[Opening AVAILABLE DATA section]
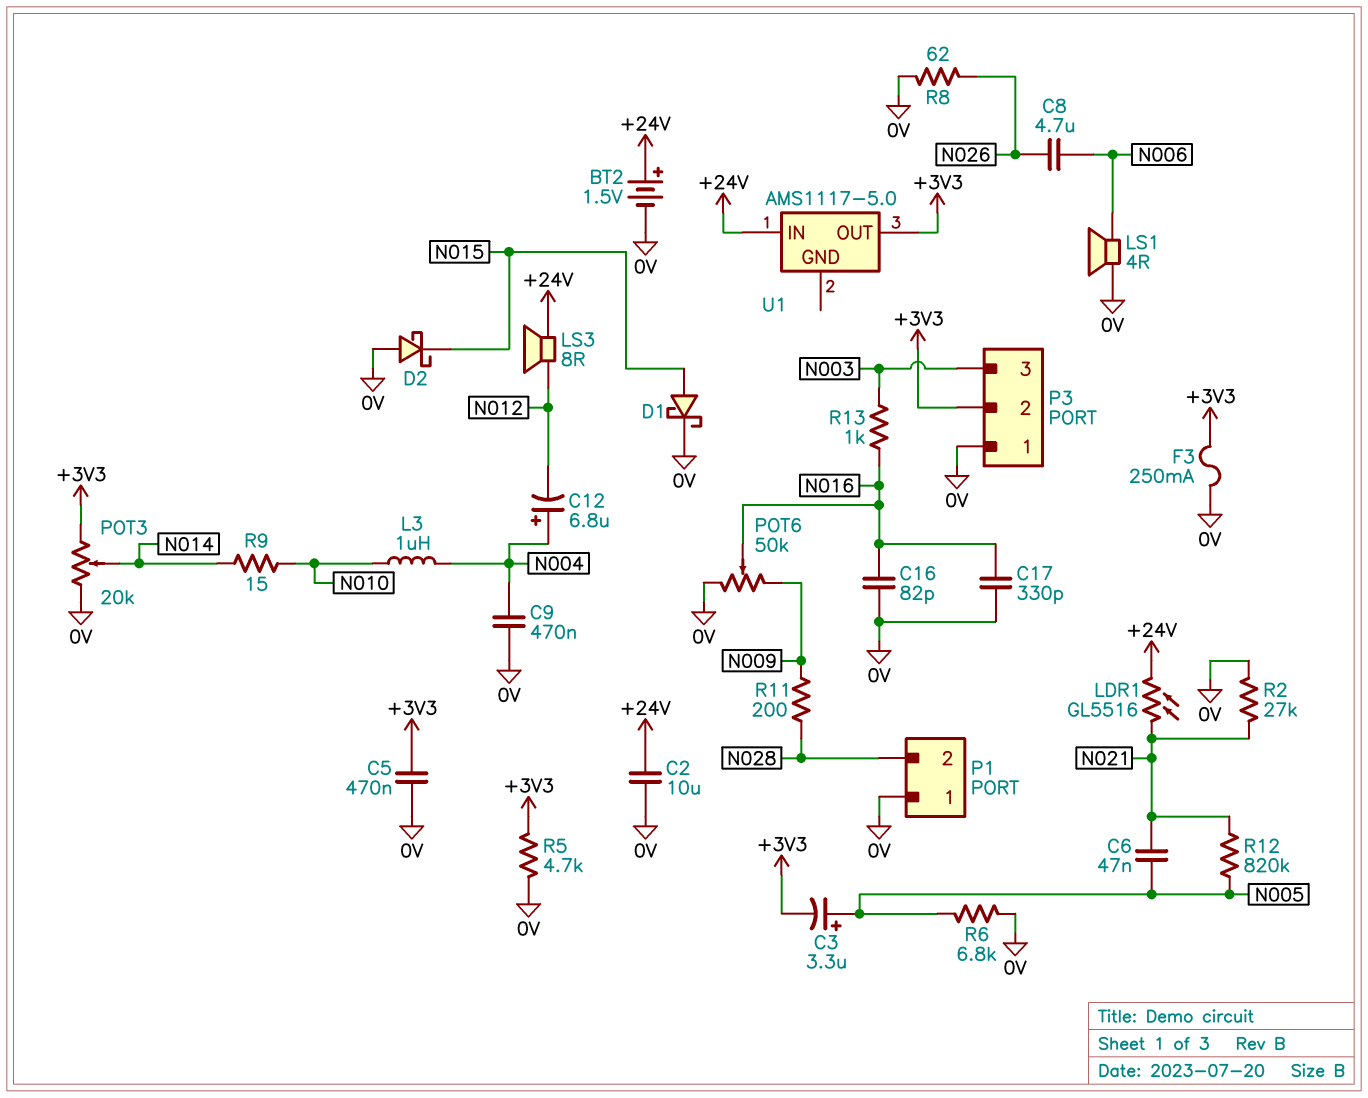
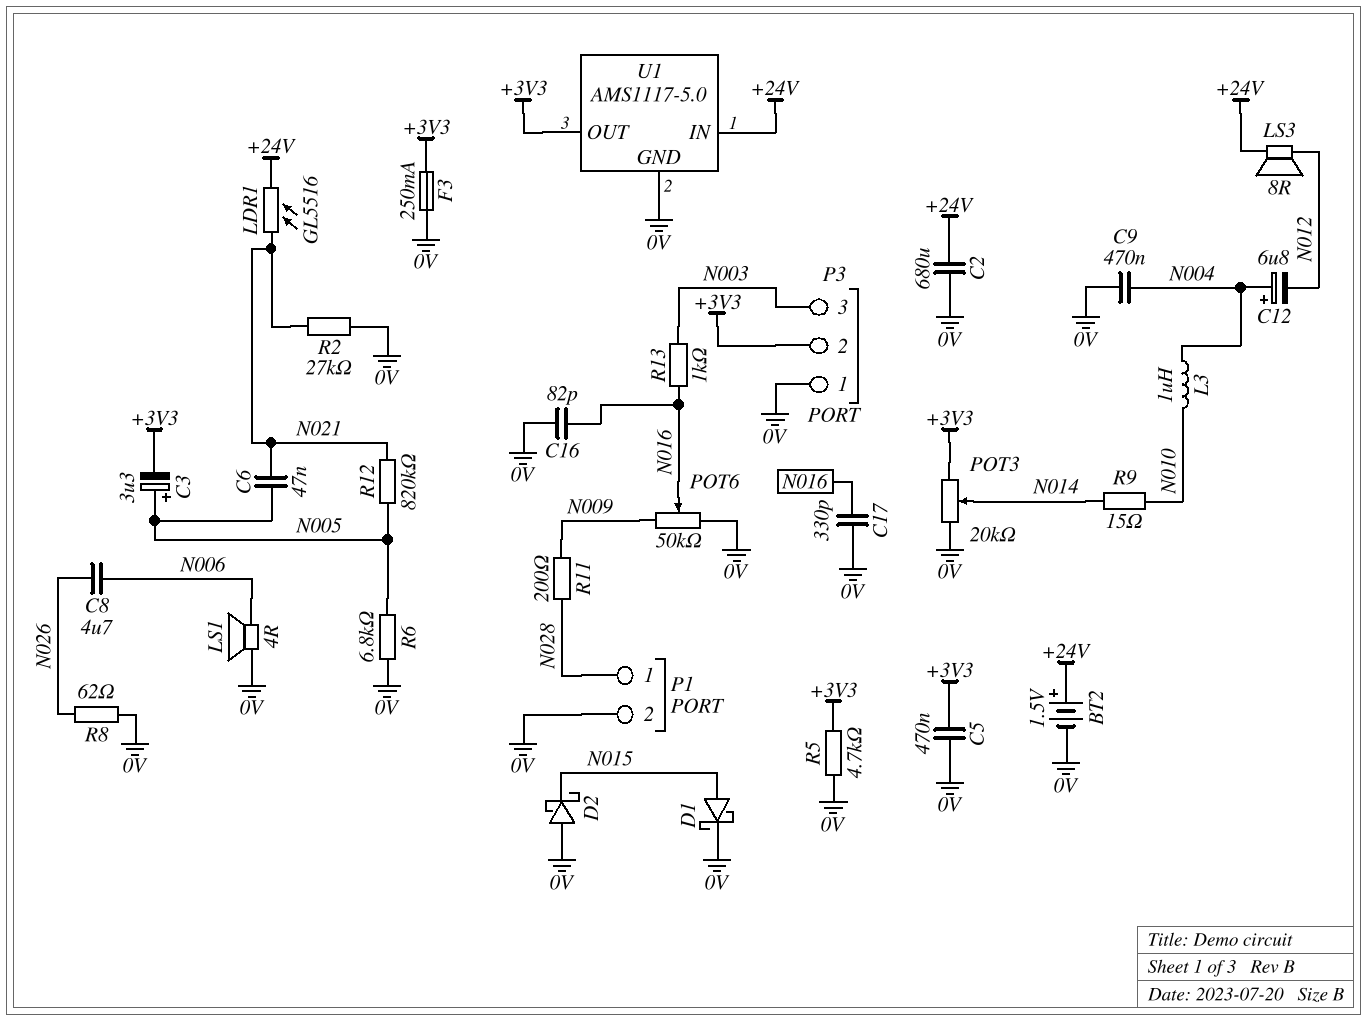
C2: 10uF (+24V, 0V) -> 680uF (+24V, 0V)
P1 pin 1: 0V -> N028
P1 pin 2: N028 -> 0V
U1 pin GND: none -> 0V

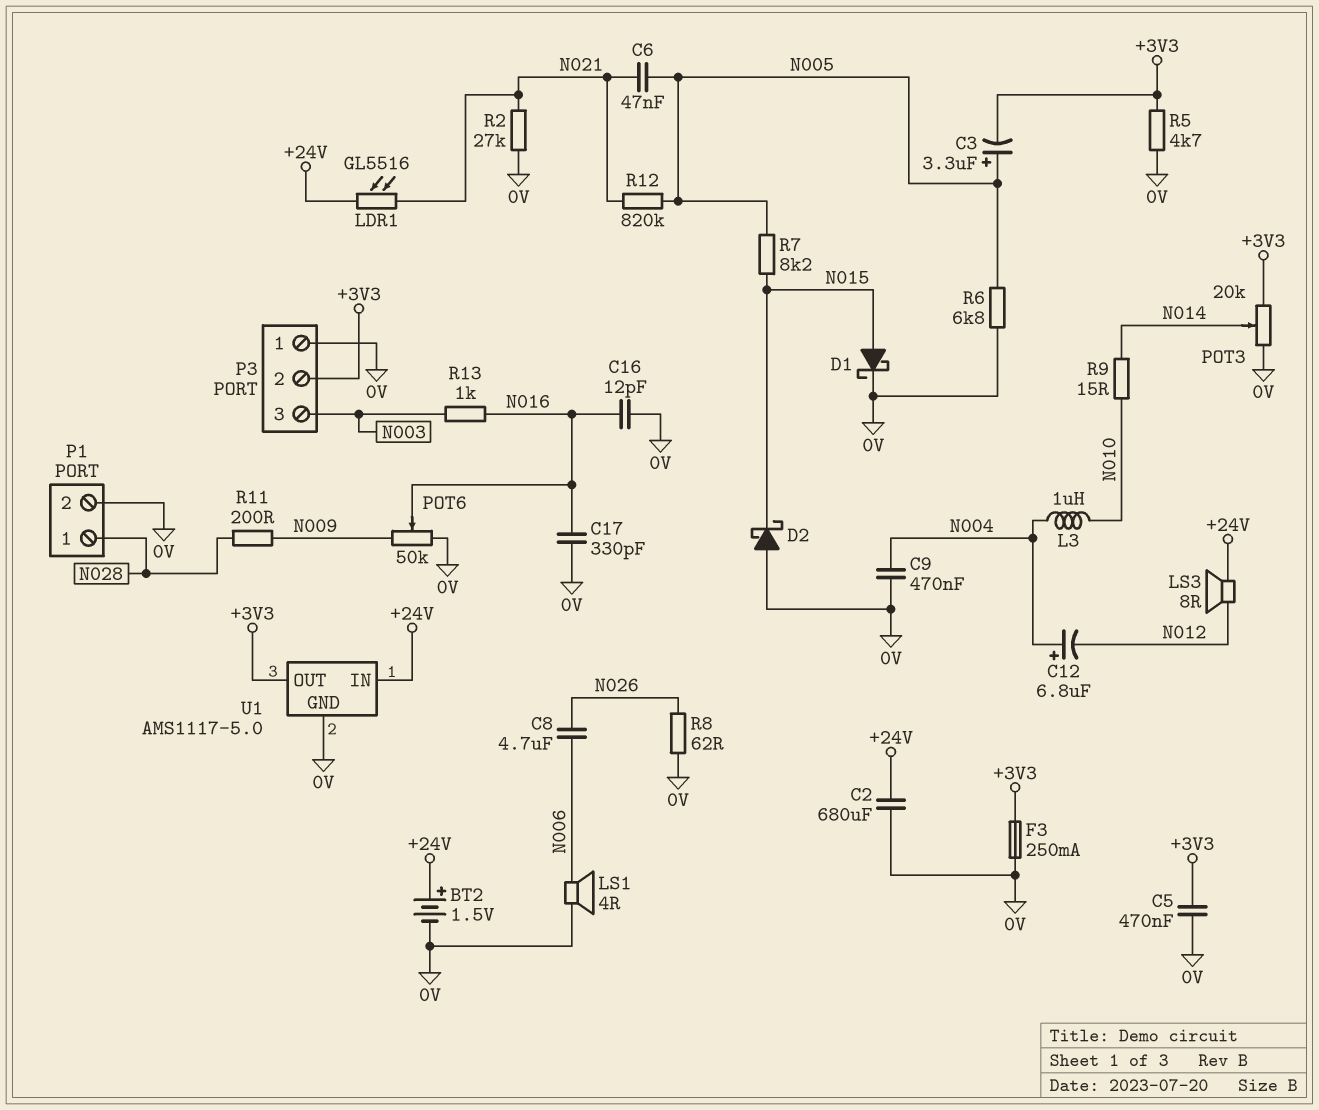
C16: 82pF (0V, N016) -> 12pF (0V, N016)
R7: none -> 8.2k (N005, N015)

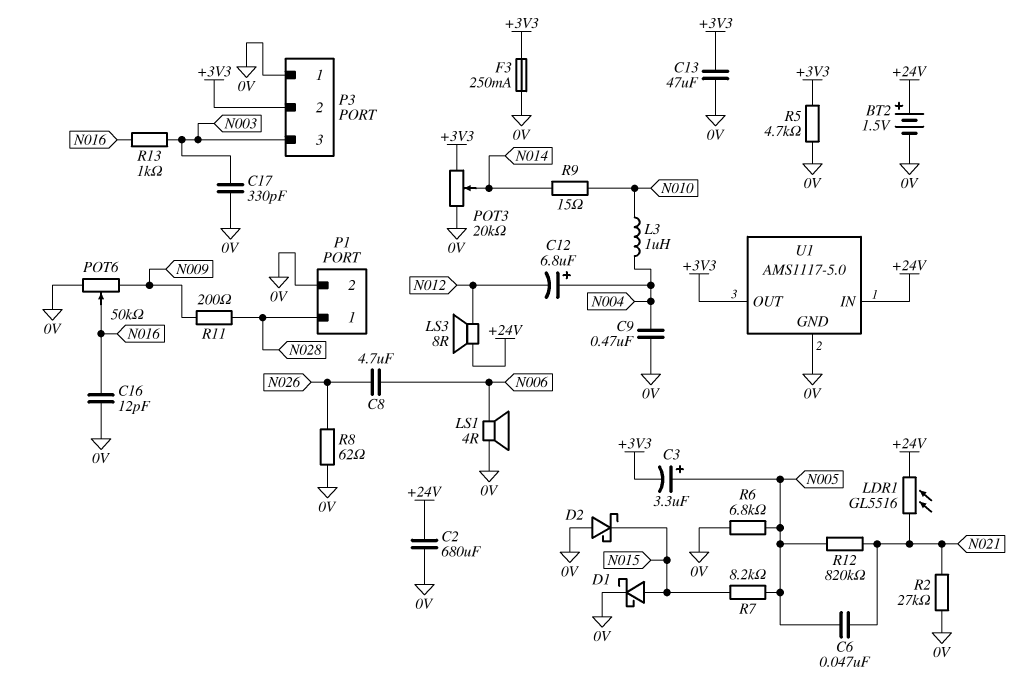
C5: 470nF (+3V3, 0V) -> none
C13: none -> 47uF (+3V3, 0V)
C17: 330pF (0V, N016) -> 330pF (0V, N003)

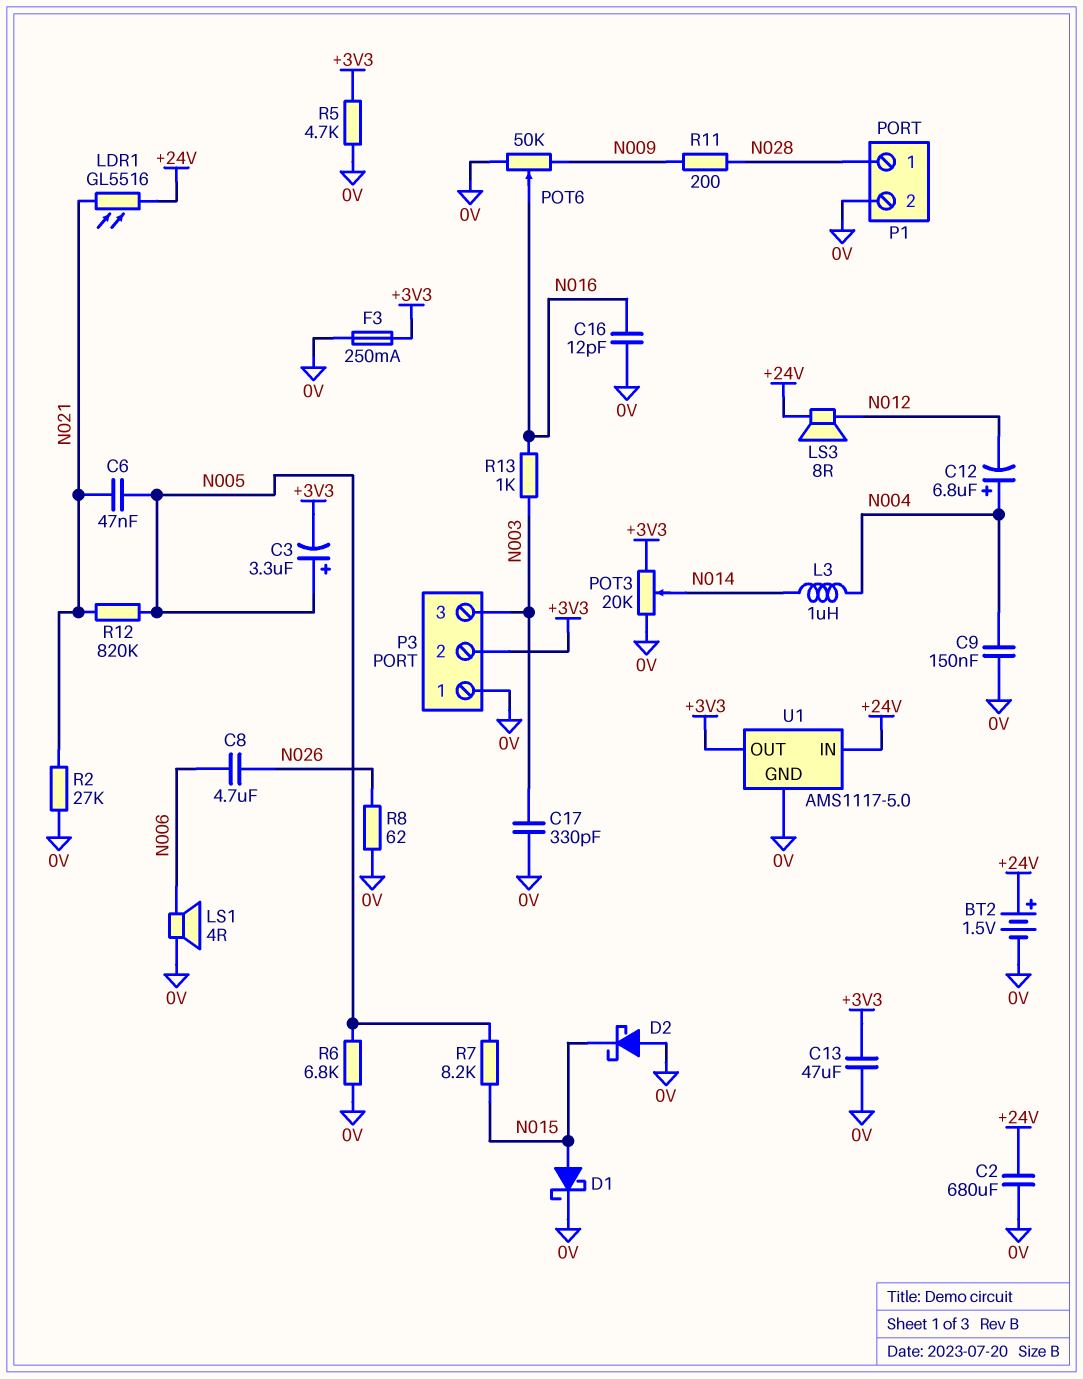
C9: 470nF (0V, N004) -> 150nF (0V, N004)
L3: 1uH (N004, N010) -> 1uH (N004, N014)
R9: 15 (N010, N014) -> none

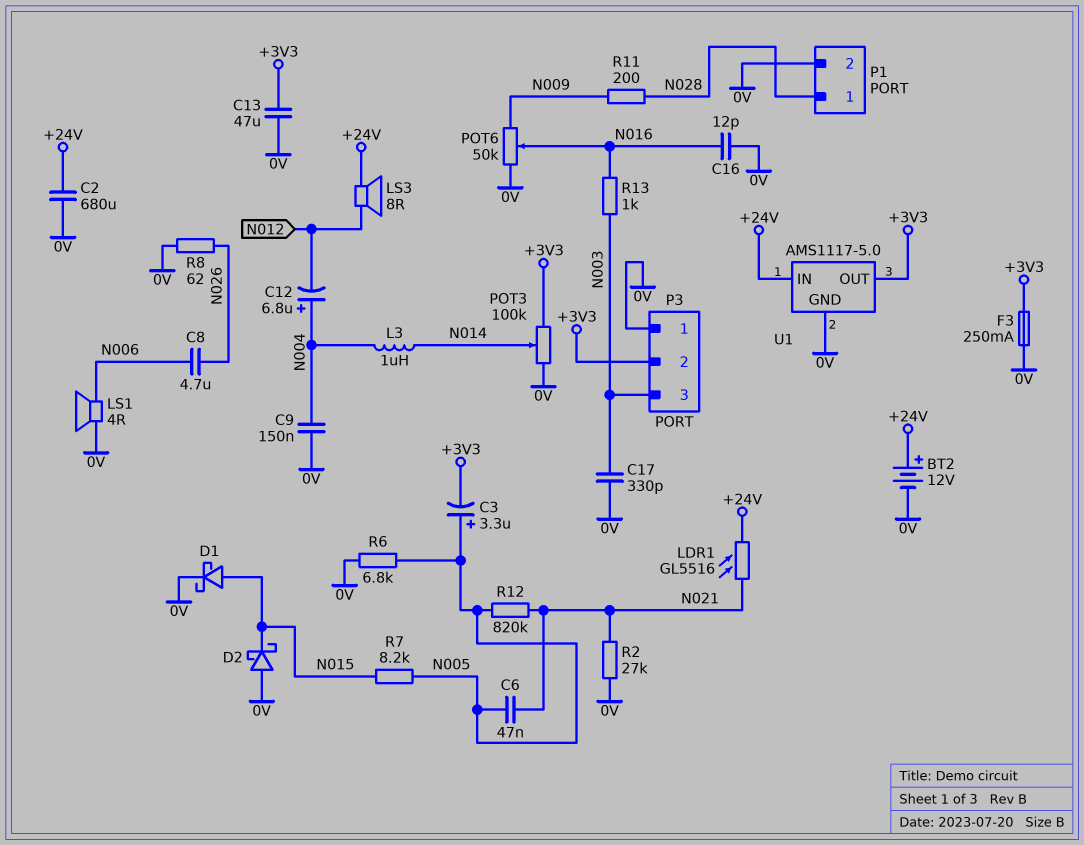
BT2: 1.5V (plus +24V, minus 0V) -> 12V (plus +24V, minus 0V)
POT3: 20k (+3V3, 0V, wiper N014) -> 100k (+3V3, 0V, wiper N014)
R5: 4.7k (+3V3, 0V) -> none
[Closing AVAILABLE DATA section]
Look for the word "none". Copy out every line of the data that has it.

U1 pin GND: none -> 0V
R7: none -> 8.2k (N005, N015)
C5: 470nF (+3V3, 0V) -> none
C13: none -> 47uF (+3V3, 0V)
R9: 15 (N010, N014) -> none
R5: 4.7k (+3V3, 0V) -> none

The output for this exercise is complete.